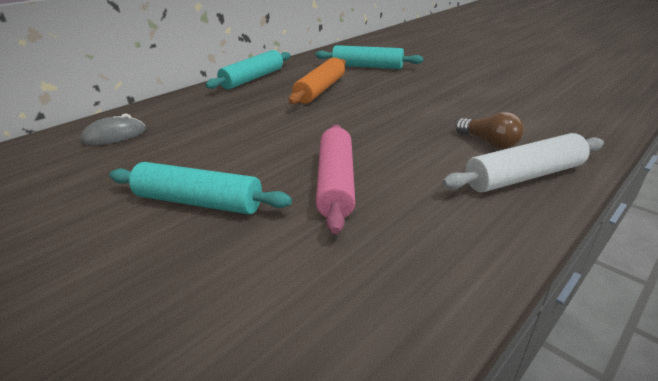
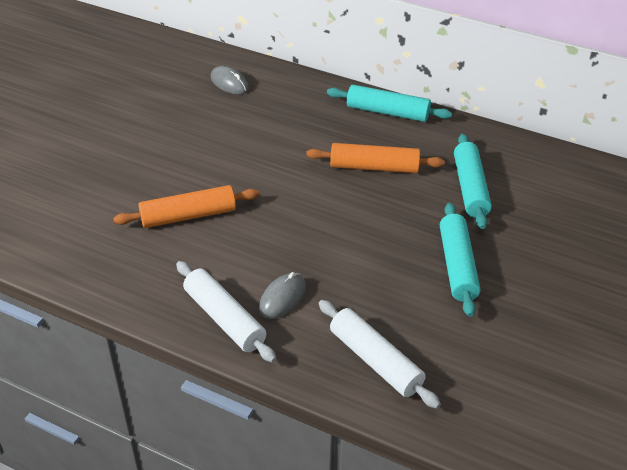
camera: 70 degrees right, 10 degrees up
(199, 202) = (150, 159): turquoise rolling pin -> turquoise rolling pin (457, 266)
(336, 183) = (188, 216): pink rolling pin -> orange rolling pin
(489, 143) = (282, 298): brown light bulb -> grey mouse
(566, 114) = (375, 361): none -> white rolling pin

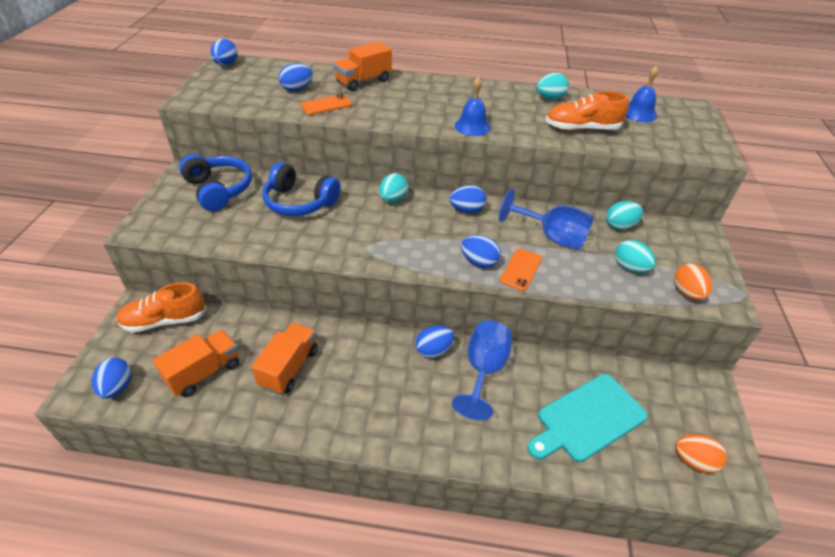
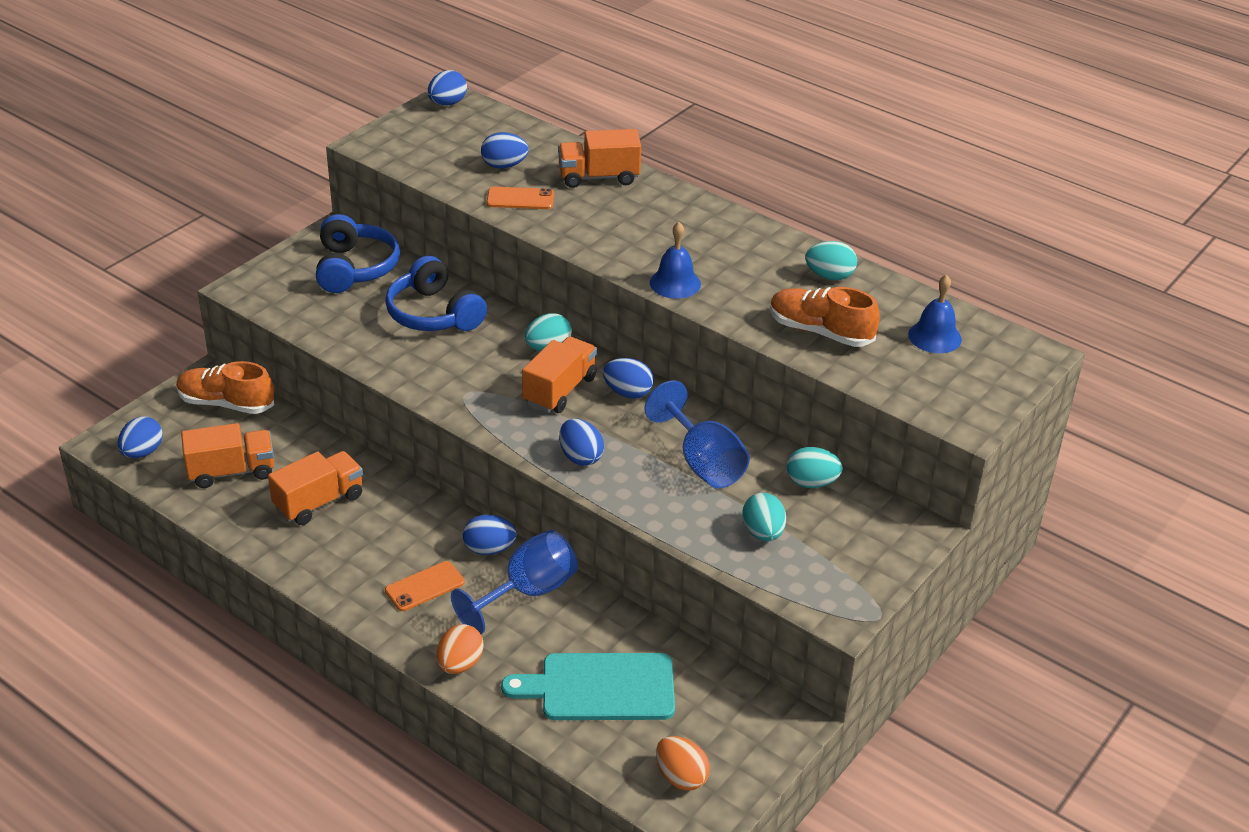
camera: 30 degrees right, 5 degrees down
(425, 223) = (560, 390): none -> orange truck
(521, 269) = (622, 483): orange phone -> orange phone (424, 586)
(687, 293) = (802, 586): orange egg -> orange egg (460, 664)

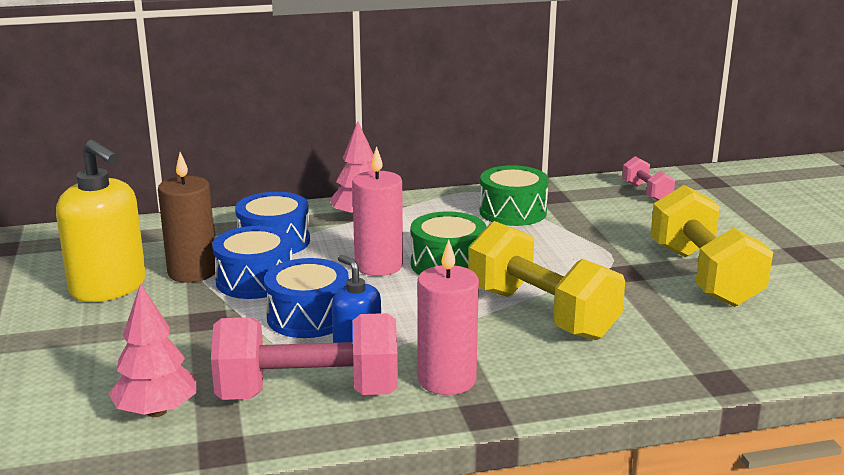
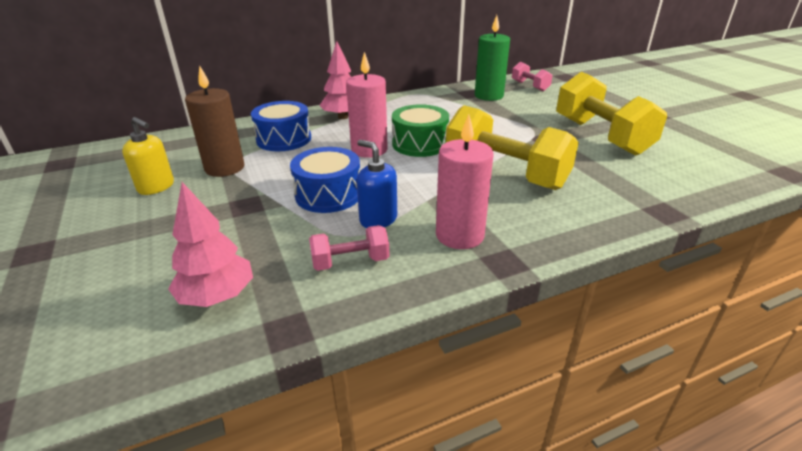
camera: 10 degrees left, 10 degrees up
(109, 288) = (156, 187): yellow soap dispenser -> yellow soap dispenser, size x0.58
(255, 280) = (277, 169): blue drum -> none
(308, 394) = (350, 262): pink dumbbell -> pink dumbbell, size x0.49
(513, 212) = (448, 105): green drum -> none
(577, 203) = (489, 96): none -> green candle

================================

PROBLEM DESCRIPTION: What you produce must match the listing word for word, with no images in it.

EXERCISE SOLUTION:
camera: 70 degrees right, 10 degrees up
(199, 202) = (150, 159): turquoise rolling pin -> turquoise rolling pin (457, 266)
(336, 183) = (188, 216): pink rolling pin -> orange rolling pin
(489, 143) = (282, 298): brown light bulb -> grey mouse
(566, 114) = (375, 361): none -> white rolling pin

camera: 30 degrees right, 5 degrees down
(425, 223) = (560, 390): none -> orange truck
(521, 269) = (622, 483): orange phone -> orange phone (424, 586)
(687, 293) = (802, 586): orange egg -> orange egg (460, 664)

camera: 10 degrees left, 10 degrees up
(109, 288) = (156, 187): yellow soap dispenser -> yellow soap dispenser, size x0.58
(255, 280) = (277, 169): blue drum -> none
(308, 394) = (350, 262): pink dumbbell -> pink dumbbell, size x0.49
(513, 212) = (448, 105): green drum -> none
(577, 203) = (489, 96): none -> green candle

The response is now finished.